→ **EXERCISE BRIEF**: In the listing below, find the line with "NTC103: 4.7k (GND, LINE) -> 22k (GND, LINE)" and copy every line from there up to and including the line with "R108: 220k (3V3, VB) -> 220k (GND, VB)", exactly and without pictures.

→ **DATA FOR ANALYSIS**:

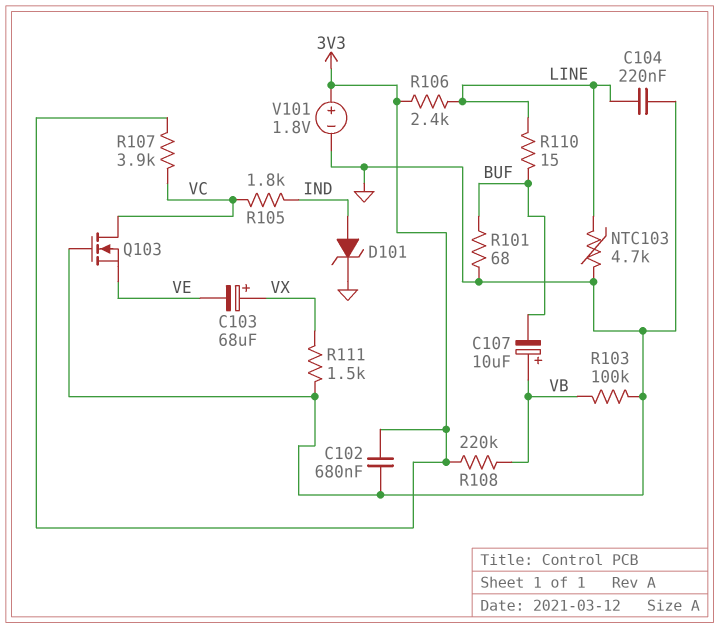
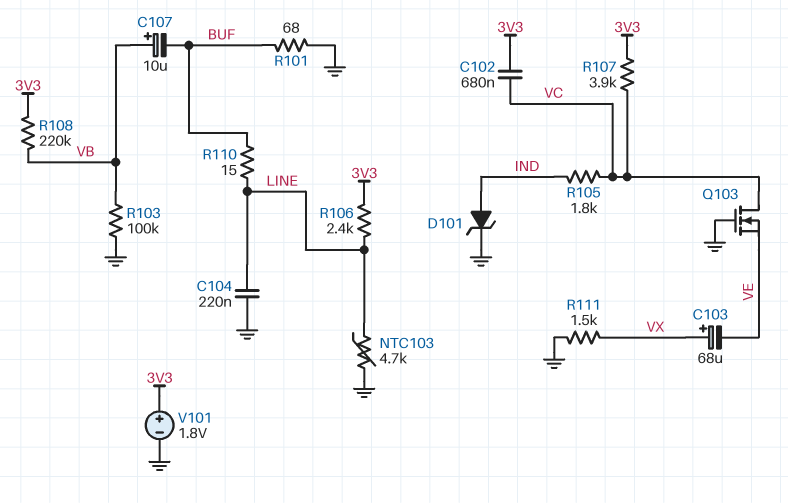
C102: 680nF (3V3, GND) -> 680nF (3V3, VC)

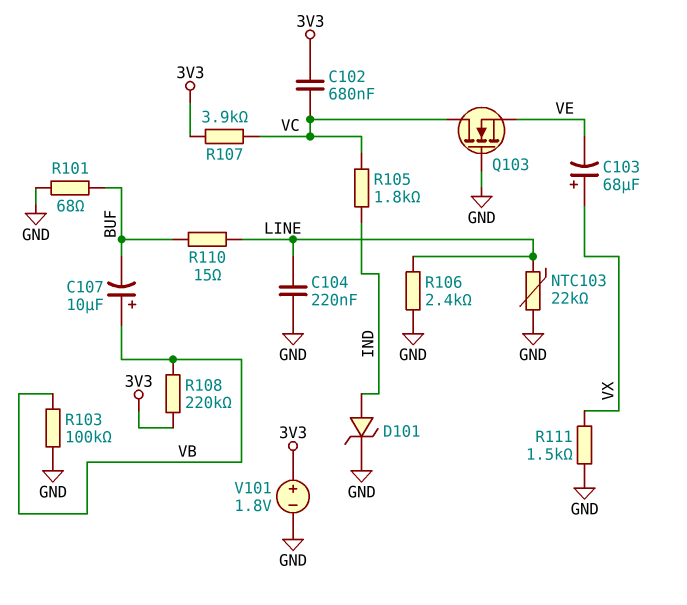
NTC103: 4.7k (GND, LINE) -> 22k (GND, LINE)
R106: 2.4k (3V3, LINE) -> 2.4k (GND, LINE)

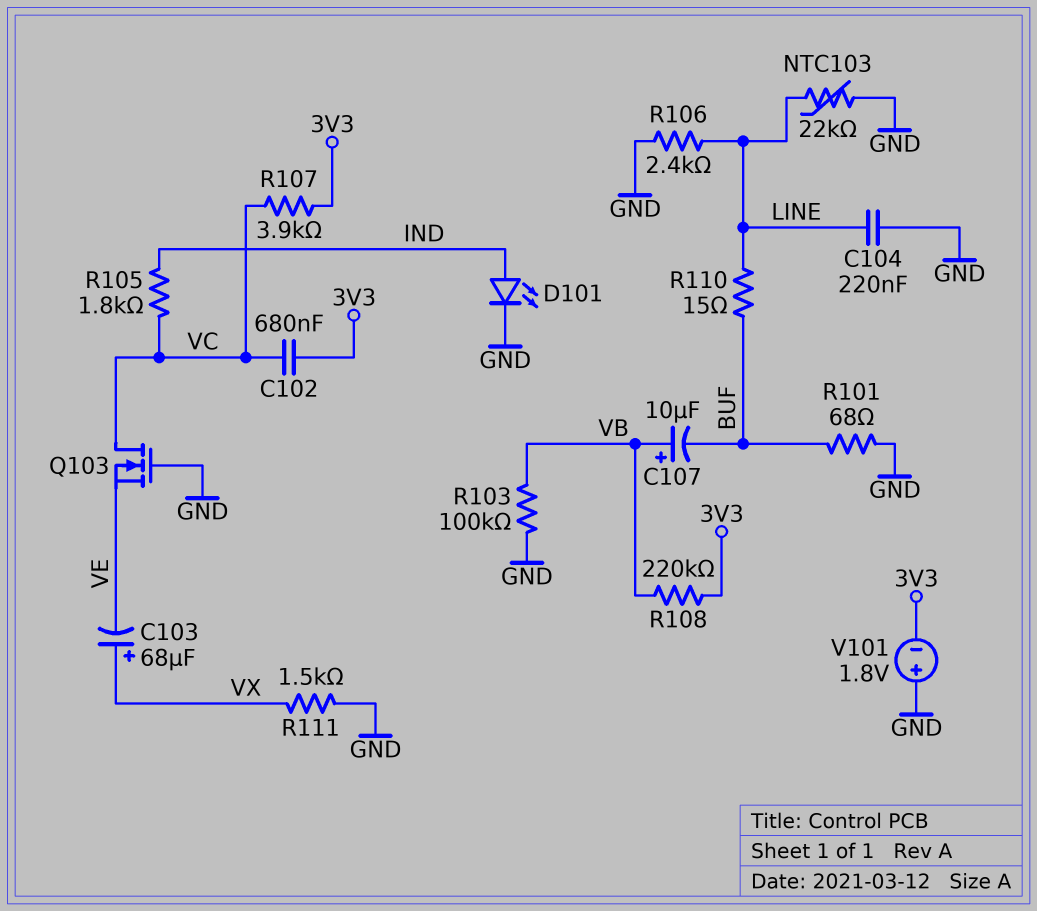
D101: zener (A IND, K GND) -> LED (A IND, K GND)
V101: 1.8V (plus 3V3, minus GND) -> 1.8V (plus GND, minus 3V3)

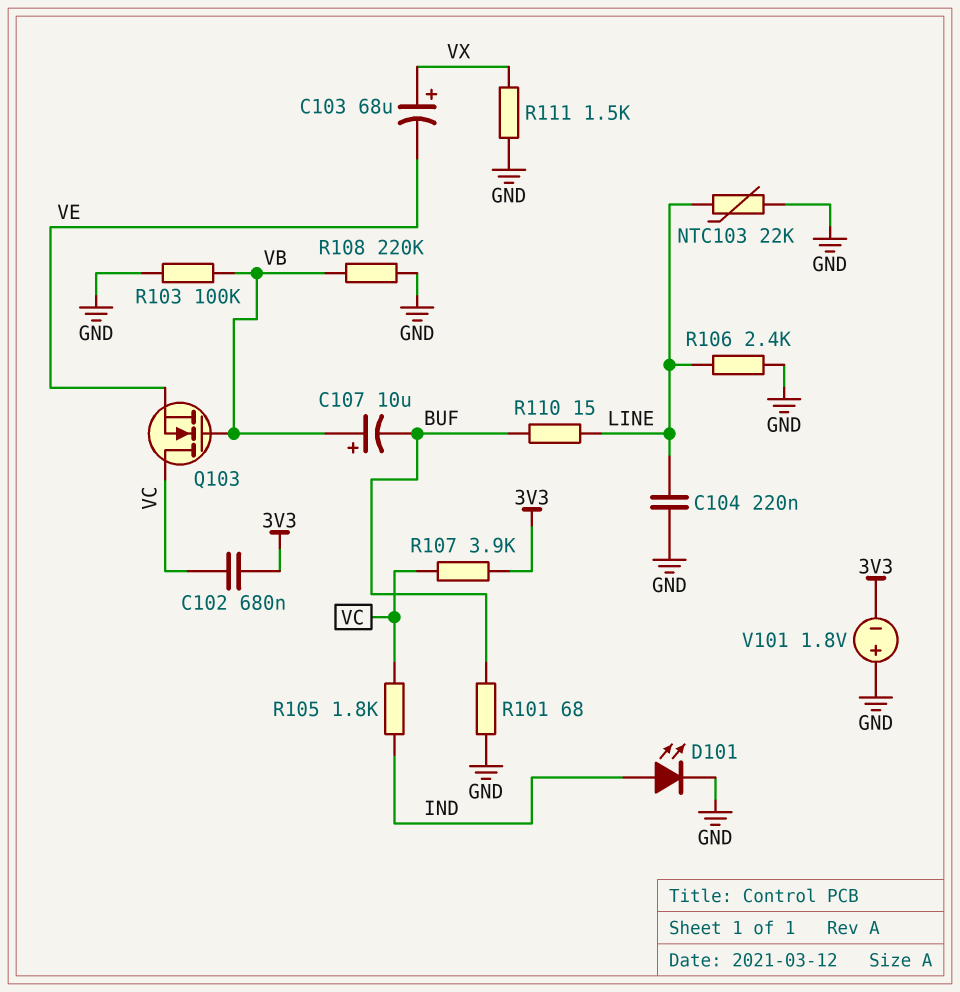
Q103: NMOS (G GND, D VC, S VE) -> NMOS (G VB, D VC, S VE)
R108: 220k (3V3, VB) -> 220k (GND, VB)

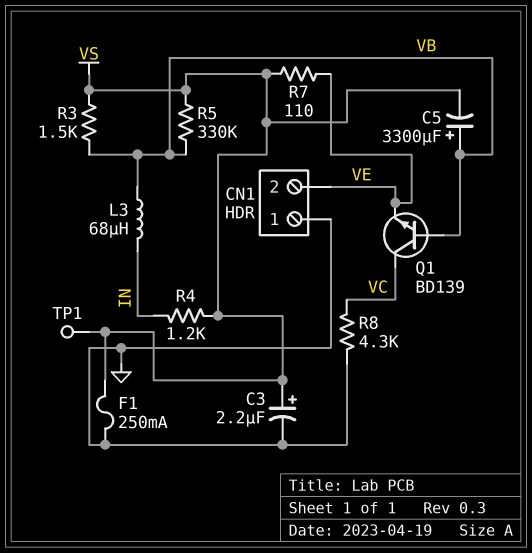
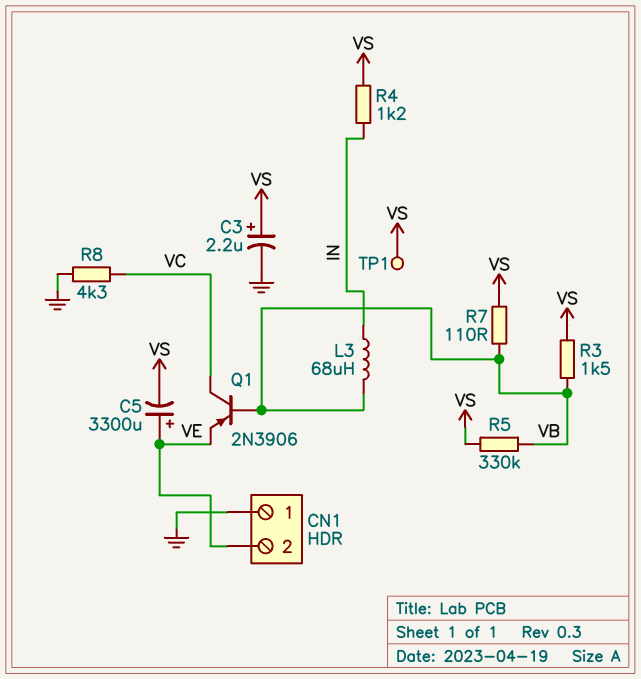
C5: 3300uF (plus VB, minus VS) -> 3300uF (plus VE, minus VS)
F1: 250mA (GND, VS) -> none
Q1: NPN BD139 (B VB, C VC, E VE) -> PNP 2N3906 (B VB, C VC, E VE)
R7: 110 (VE, VS) -> 110 (VB, VS)

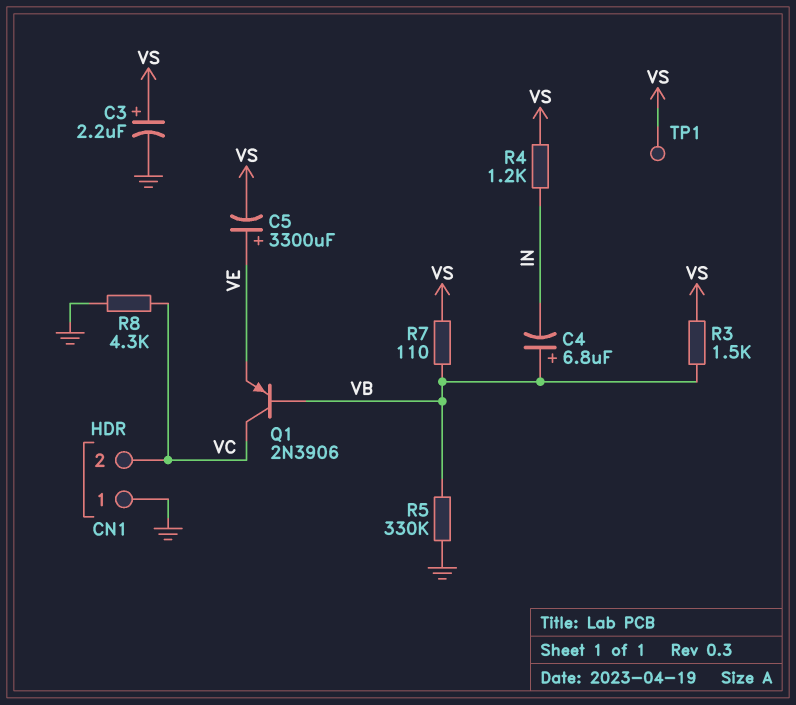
C4: none -> 6.8uF (plus VB, minus IN)
CN1 pin 2: VE -> VC
L3: 68uH (IN, VB) -> none
R5: 330k (VB, VS) -> 330k (GND, VB)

→ **ANSWER BOX**:
NTC103: 4.7k (GND, LINE) -> 22k (GND, LINE)
R106: 2.4k (3V3, LINE) -> 2.4k (GND, LINE)

D101: zener (A IND, K GND) -> LED (A IND, K GND)
V101: 1.8V (plus 3V3, minus GND) -> 1.8V (plus GND, minus 3V3)

Q103: NMOS (G GND, D VC, S VE) -> NMOS (G VB, D VC, S VE)
R108: 220k (3V3, VB) -> 220k (GND, VB)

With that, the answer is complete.